Task = Return every line from the one with "pink key: 1 -> 2" through the one with "yellow tape: 2 -> 1", inclusive, exactly as it appears below.

Source material =
================================
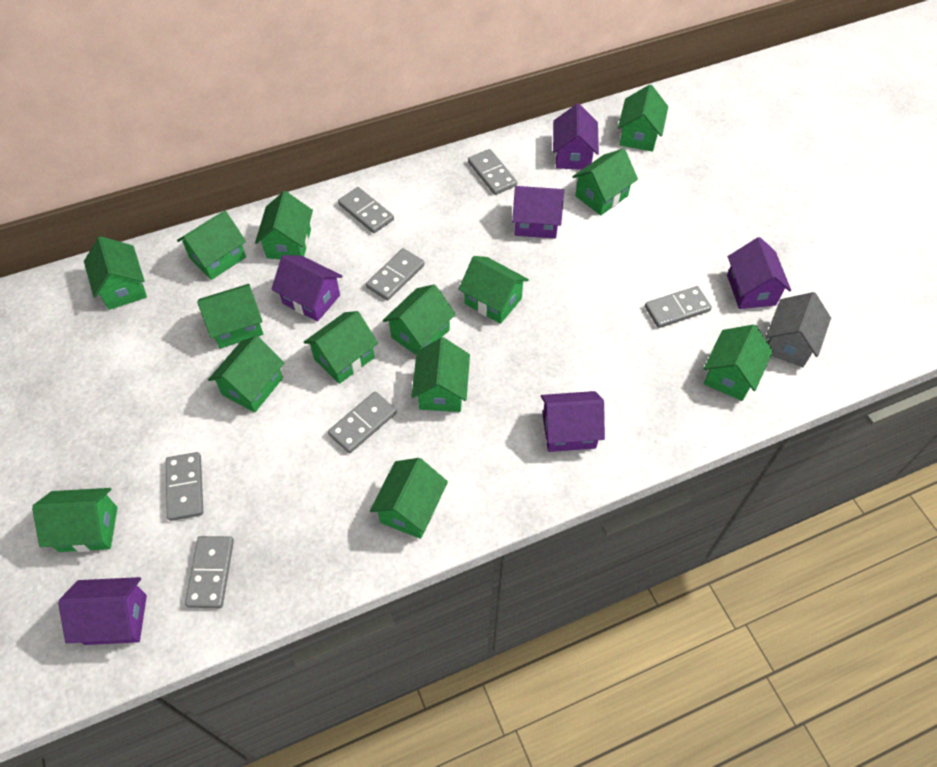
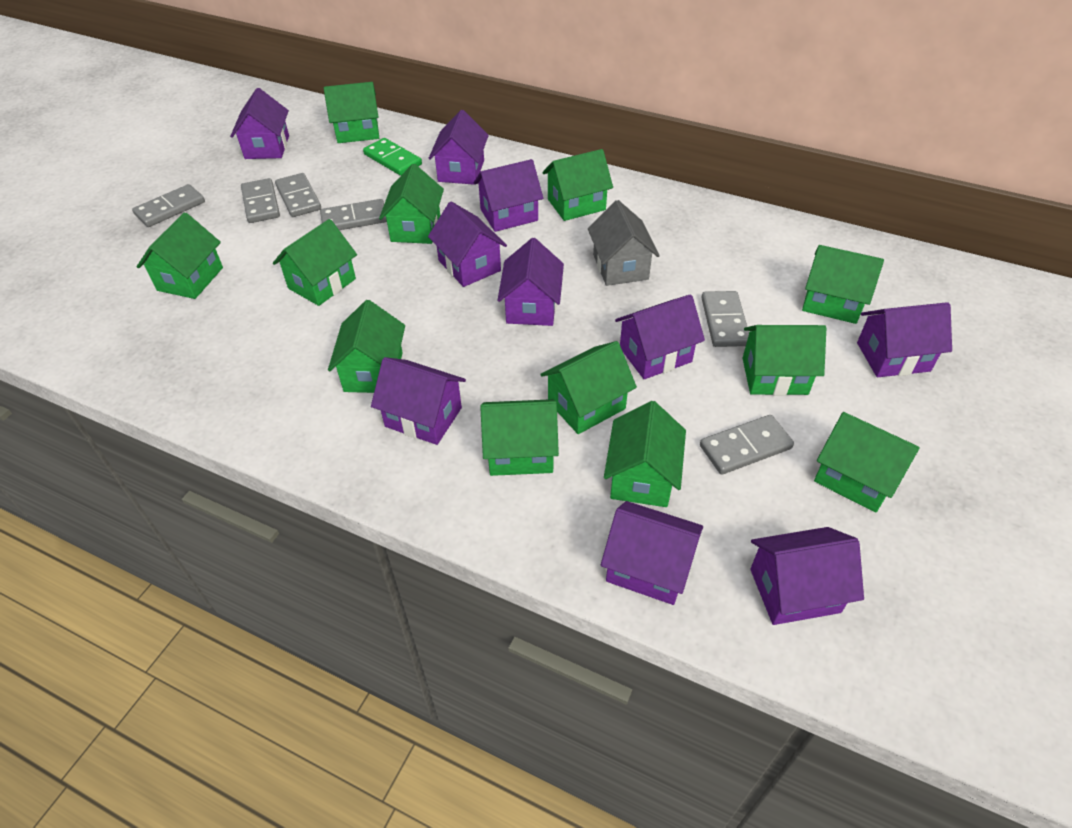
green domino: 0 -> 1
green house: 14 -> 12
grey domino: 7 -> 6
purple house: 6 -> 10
================================
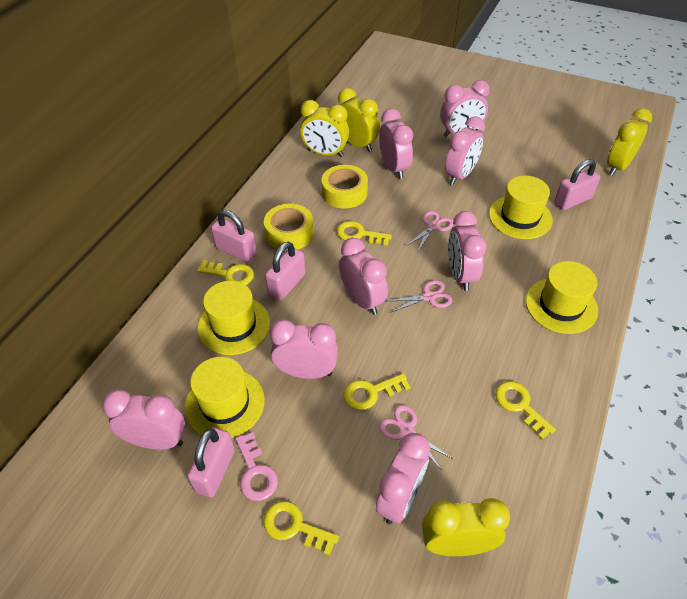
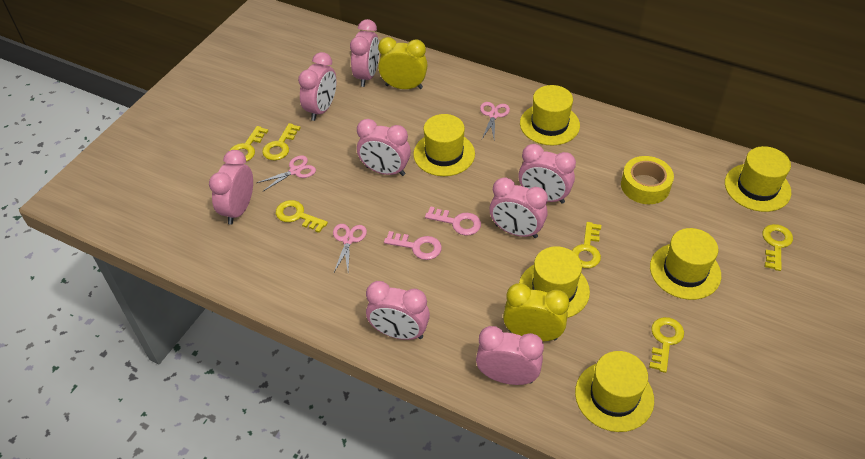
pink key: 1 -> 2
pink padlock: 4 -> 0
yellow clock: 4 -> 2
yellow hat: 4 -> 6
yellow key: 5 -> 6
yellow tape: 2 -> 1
================================
Reply =
pink key: 1 -> 2
pink padlock: 4 -> 0
yellow clock: 4 -> 2
yellow hat: 4 -> 6
yellow key: 5 -> 6
yellow tape: 2 -> 1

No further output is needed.